*** Block opens ***

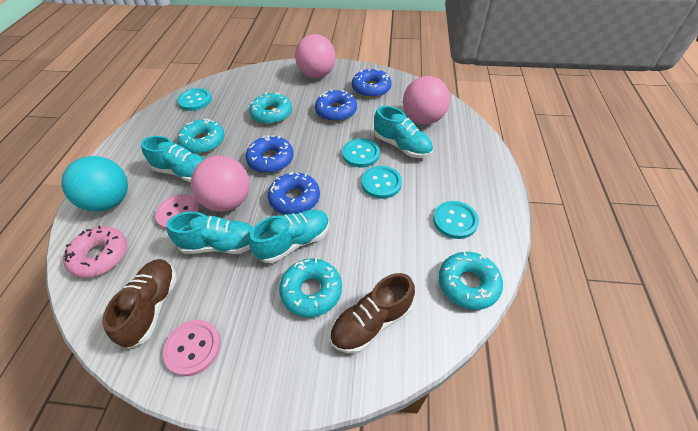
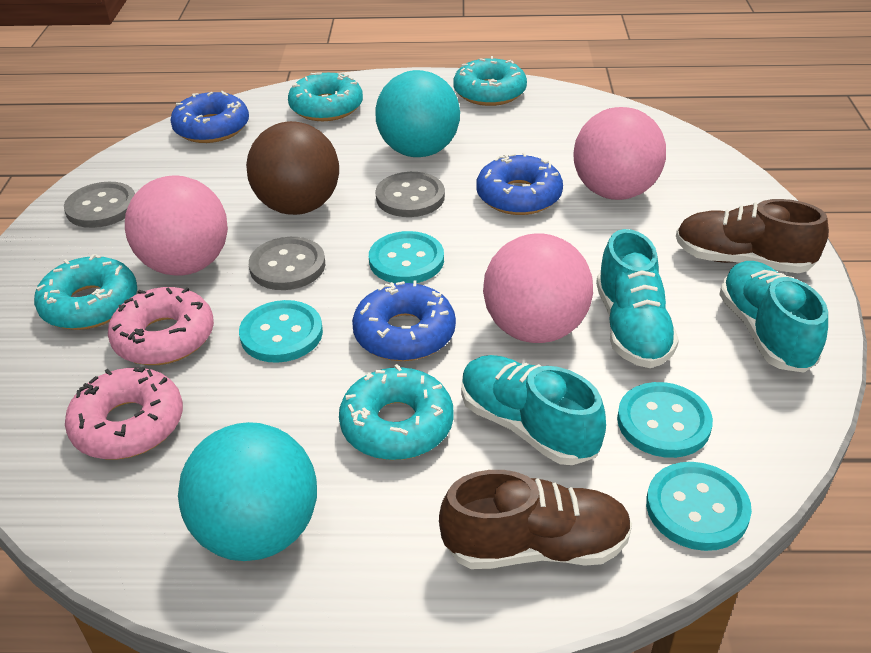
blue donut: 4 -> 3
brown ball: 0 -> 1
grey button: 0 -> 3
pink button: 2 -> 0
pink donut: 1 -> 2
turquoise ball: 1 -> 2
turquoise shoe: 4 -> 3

*** Block closes ***

*Problem statement*
Exactly the lines from the one holding "pink donut: 1 -> 2" through the end of the records above are to be returned, and nothing else.

*Answer box*
pink donut: 1 -> 2
turquoise ball: 1 -> 2
turquoise shoe: 4 -> 3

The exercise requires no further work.